===== EXERCISE INPUT
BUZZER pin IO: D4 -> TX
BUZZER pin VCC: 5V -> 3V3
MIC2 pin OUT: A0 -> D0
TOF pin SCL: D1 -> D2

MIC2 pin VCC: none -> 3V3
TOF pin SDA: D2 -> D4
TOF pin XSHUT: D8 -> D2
==========
===== EXERCISE INPUT
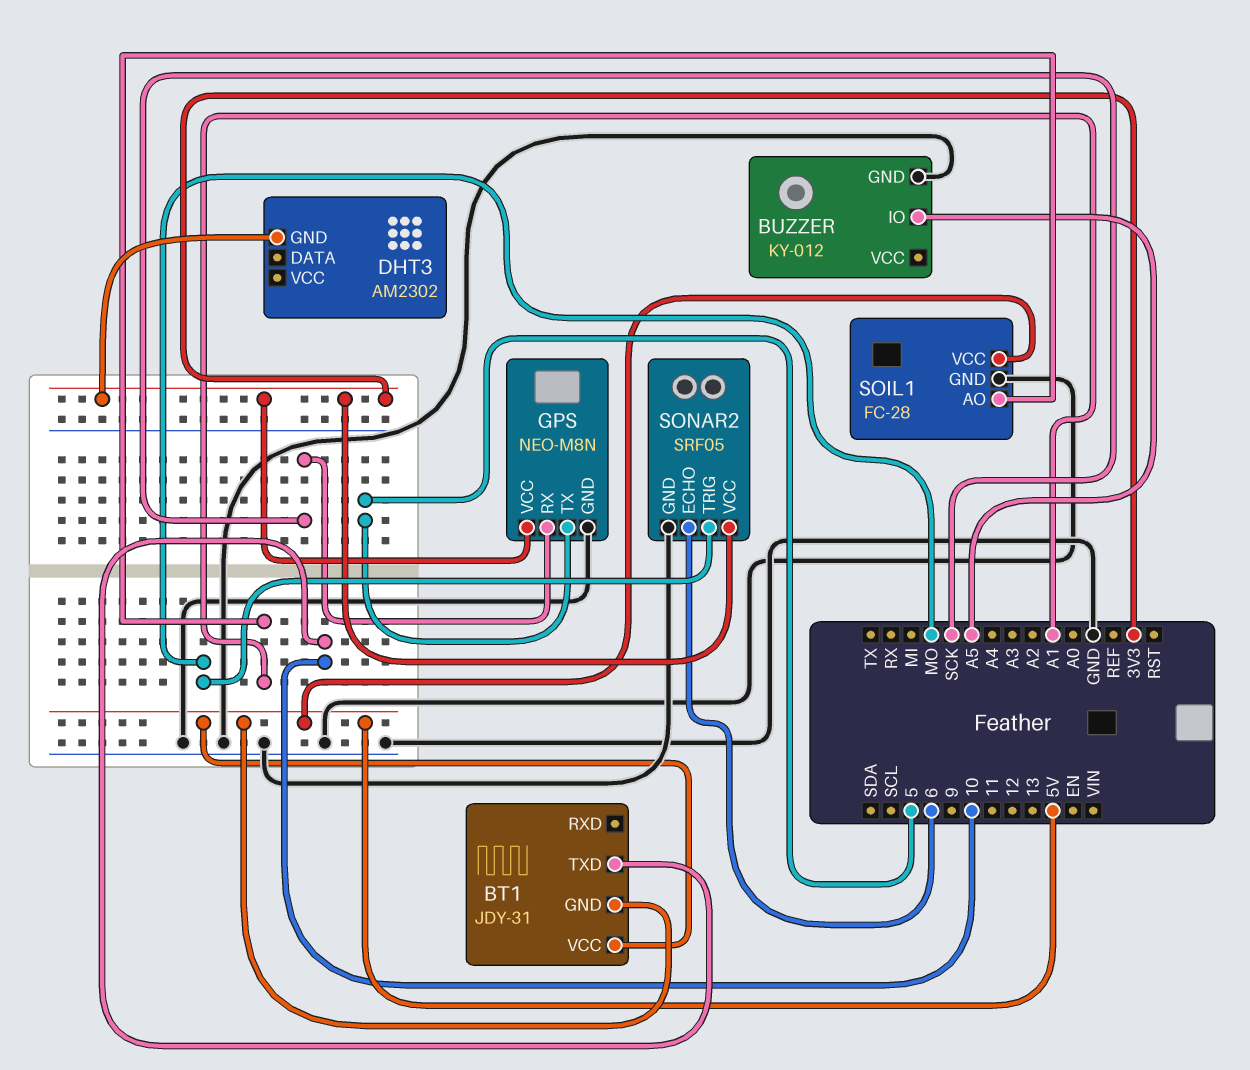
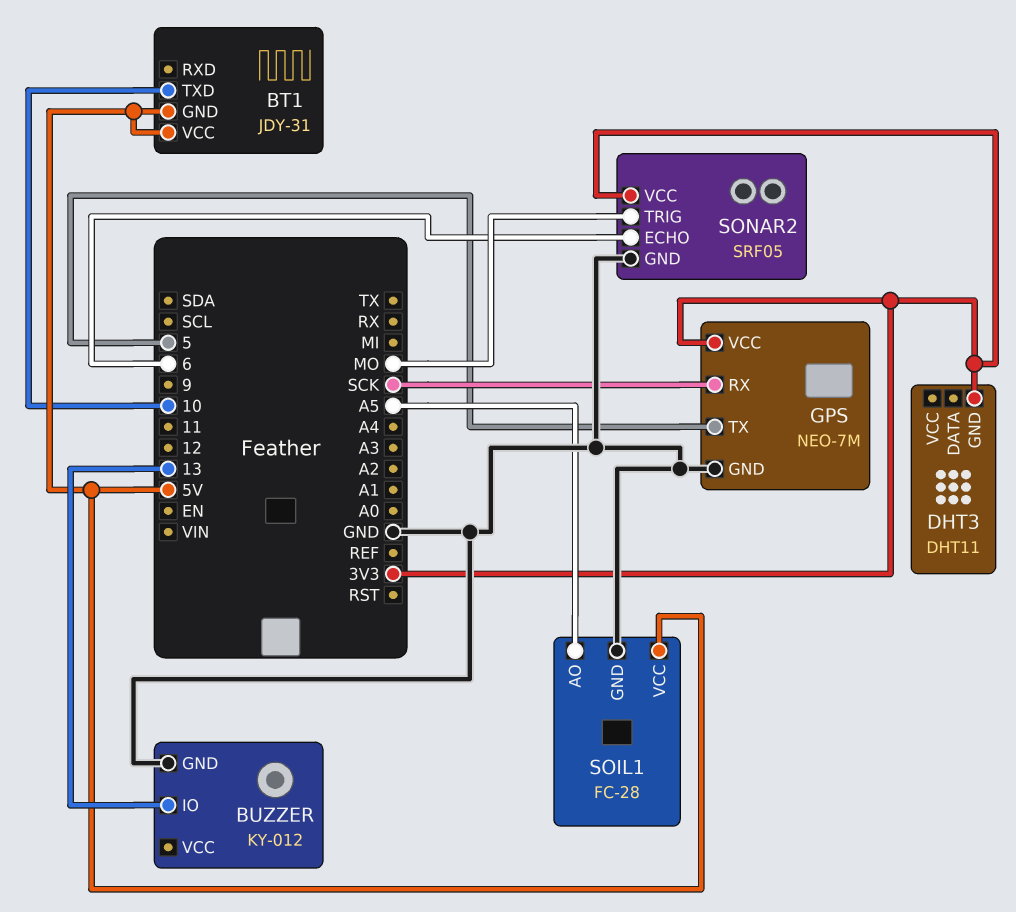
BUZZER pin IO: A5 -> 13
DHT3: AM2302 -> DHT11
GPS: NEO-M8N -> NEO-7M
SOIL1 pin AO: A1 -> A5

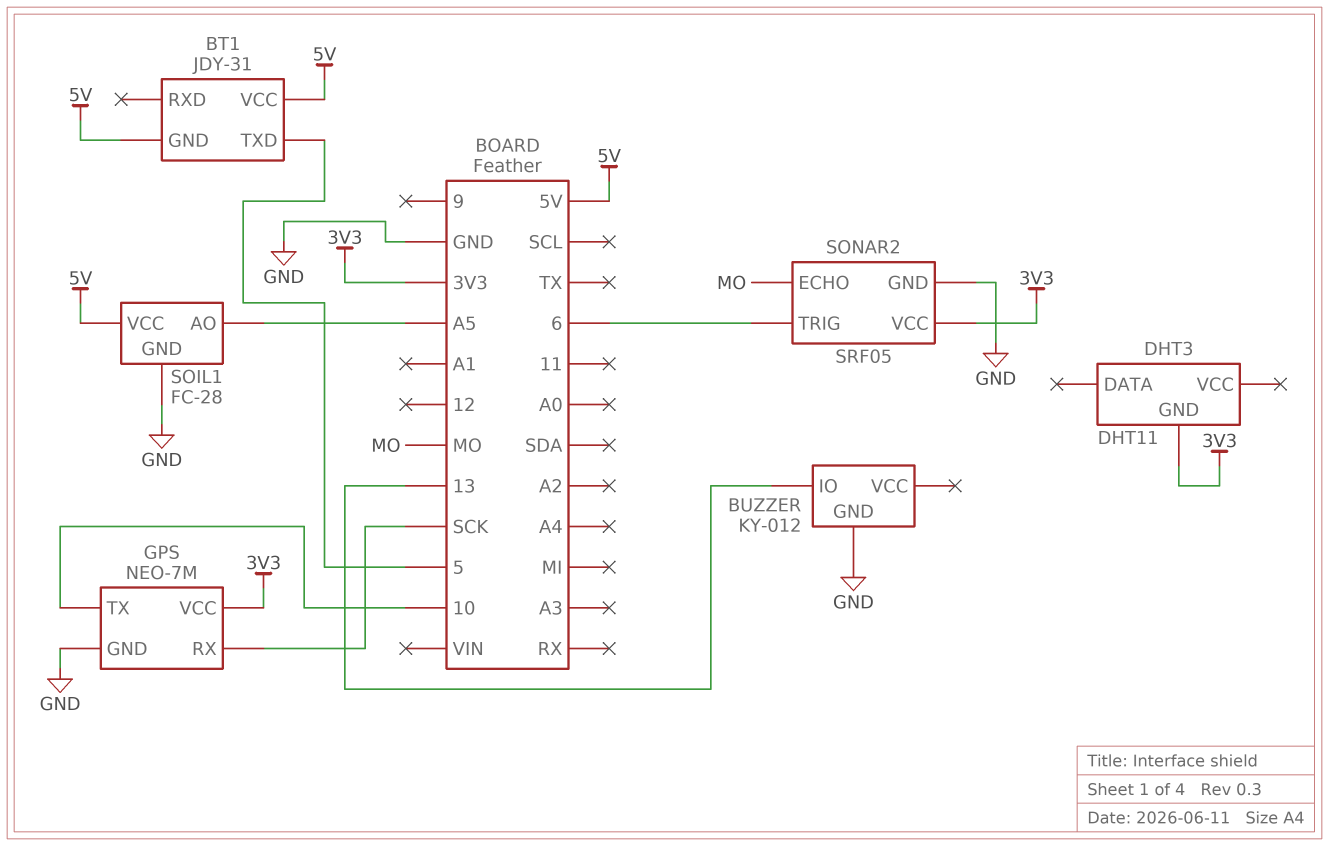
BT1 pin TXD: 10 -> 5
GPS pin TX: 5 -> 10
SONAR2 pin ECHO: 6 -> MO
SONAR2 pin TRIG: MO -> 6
==========
• _EXERCISE INSTRUCTIONS_
Answer with a single number: how many lines above hold the word "BUZZER"?

• _WRITTEN RESPONSE_
3